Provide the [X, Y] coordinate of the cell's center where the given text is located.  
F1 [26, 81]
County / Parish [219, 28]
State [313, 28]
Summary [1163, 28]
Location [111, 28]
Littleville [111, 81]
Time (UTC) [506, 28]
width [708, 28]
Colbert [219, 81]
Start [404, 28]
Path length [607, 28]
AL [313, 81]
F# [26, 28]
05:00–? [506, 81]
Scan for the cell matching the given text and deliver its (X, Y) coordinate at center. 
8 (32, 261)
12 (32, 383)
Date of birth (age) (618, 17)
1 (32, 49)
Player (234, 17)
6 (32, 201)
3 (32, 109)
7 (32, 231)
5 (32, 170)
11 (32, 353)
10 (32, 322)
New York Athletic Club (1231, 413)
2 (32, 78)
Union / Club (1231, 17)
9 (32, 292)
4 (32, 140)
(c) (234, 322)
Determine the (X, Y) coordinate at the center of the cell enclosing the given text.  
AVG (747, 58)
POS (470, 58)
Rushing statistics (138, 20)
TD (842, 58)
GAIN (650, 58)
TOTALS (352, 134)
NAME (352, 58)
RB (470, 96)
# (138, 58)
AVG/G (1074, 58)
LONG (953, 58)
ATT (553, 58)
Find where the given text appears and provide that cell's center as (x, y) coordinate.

- Problem to work on:
Update the items above by replacing each "coordinate" with "point", keeping everything else unchanged.

- Task answer:
Provide the [X, Y] point of the cell's center where the given text is located.  
F1 [26, 81]
County / Parish [219, 28]
State [313, 28]
Summary [1163, 28]
Location [111, 28]
Littleville [111, 81]
Time (UTC) [506, 28]
width [708, 28]
Colbert [219, 81]
Start [404, 28]
Path length [607, 28]
AL [313, 81]
F# [26, 28]
05:00–? [506, 81]
Scan for the cell matching the given text and deliver its (X, Y) point at center. 
8 (32, 261)
12 (32, 383)
Date of birth (age) (618, 17)
1 (32, 49)
Player (234, 17)
6 (32, 201)
3 (32, 109)
7 (32, 231)
5 (32, 170)
11 (32, 353)
10 (32, 322)
New York Athletic Club (1231, 413)
2 (32, 78)
Union / Club (1231, 17)
9 (32, 292)
4 (32, 140)
(c) (234, 322)
Determine the (X, Y) point at the center of the cell enclosing the given text.  
AVG (747, 58)
POS (470, 58)
Rushing statistics (138, 20)
TD (842, 58)
GAIN (650, 58)
TOTALS (352, 134)
NAME (352, 58)
RB (470, 96)
# (138, 58)
AVG/G (1074, 58)
LONG (953, 58)
ATT (553, 58)
Find where the given text appears and provide that cell's center as (x, y) point.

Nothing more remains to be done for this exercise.